→ RECORD EXTRACTS
»»

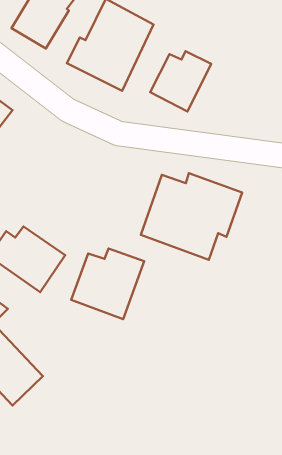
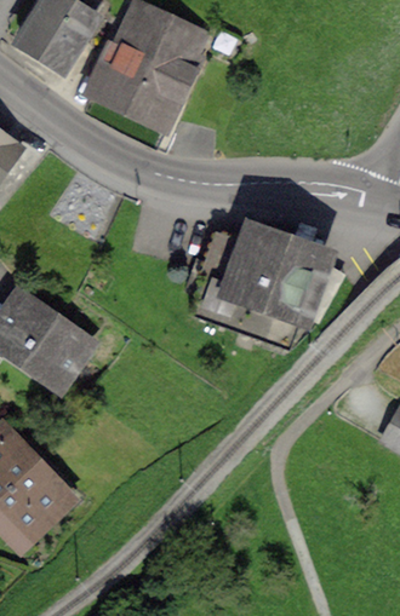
building: [150,51,211,111] -> none
building: [71,248,144,319] -> none

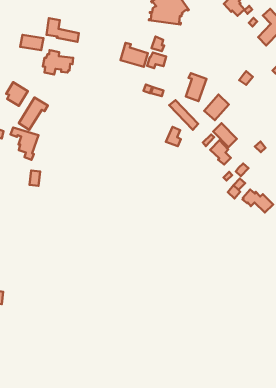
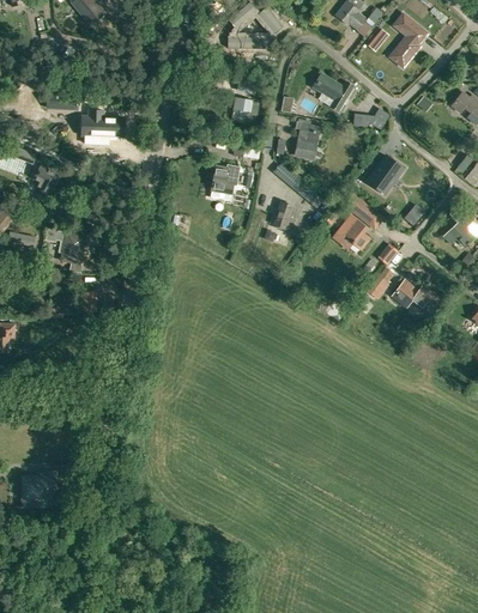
building: [47,18,79,42] -> none
building: none -> [311,72,352,111]
building: [120,43,148,67] -> none
building: [204,94,229,120] -> [367,154,401,193]
building: none -> [210,164,238,195]
building: [19,97,48,130] -> none

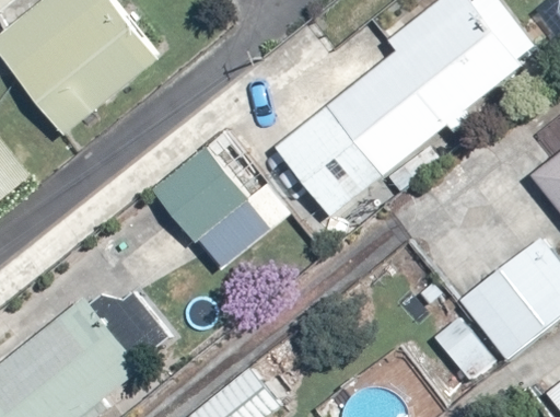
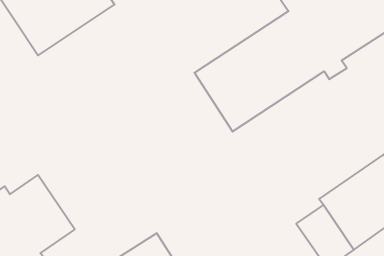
building: [152,131,290,273] -> none

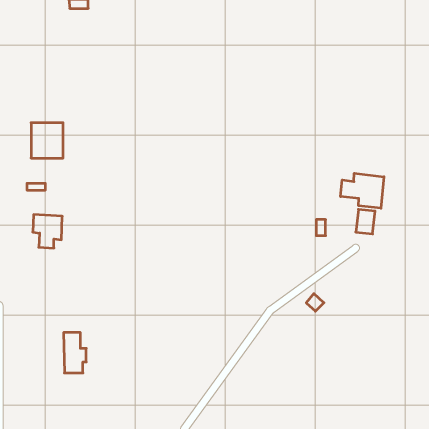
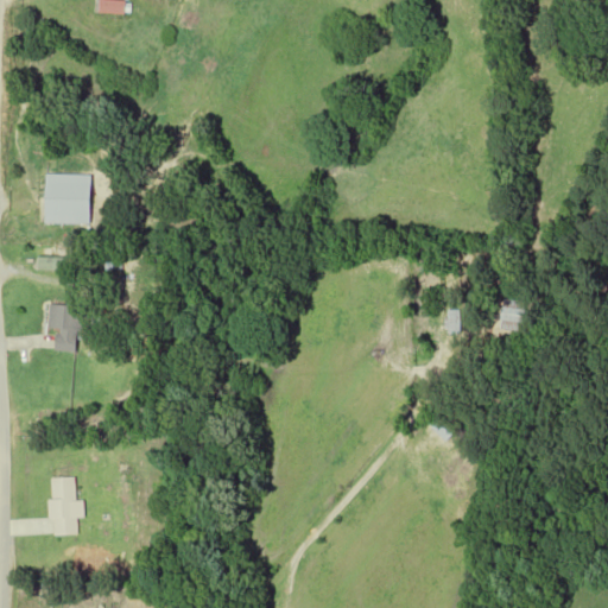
building: [341,173,384,208] -> none
building: [64,333,86,373] -> [50,477,82,534]

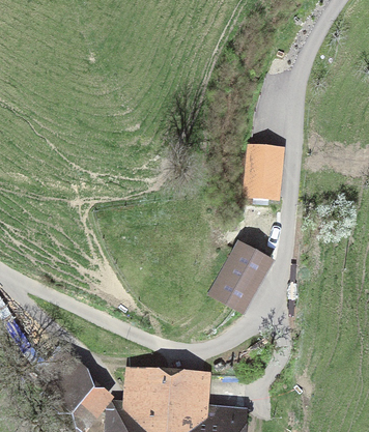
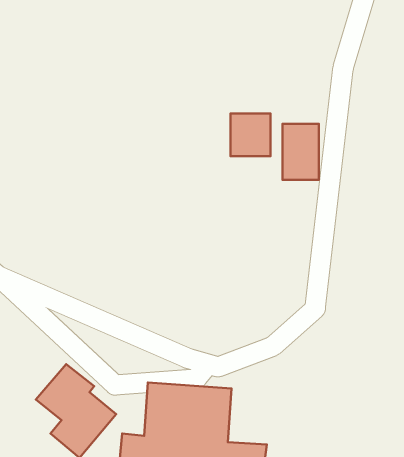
building: none -> [231,114,271,156]
building: [214,244,269,311] -> none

««

→ WHAT YOU SHOULD DO
In your copy of the records above, include every line exactly but no pictures.

→ RESPONSE TO THIS TASK
building: [150,51,211,111] -> none
building: [71,248,144,319] -> none

building: [47,18,79,42] -> none
building: none -> [311,72,352,111]
building: [120,43,148,67] -> none
building: [204,94,229,120] -> [367,154,401,193]
building: none -> [210,164,238,195]
building: [19,97,48,130] -> none

building: [152,131,290,273] -> none

building: [341,173,384,208] -> none
building: [64,333,86,373] -> [50,477,82,534]

building: none -> [231,114,271,156]
building: [214,244,269,311] -> none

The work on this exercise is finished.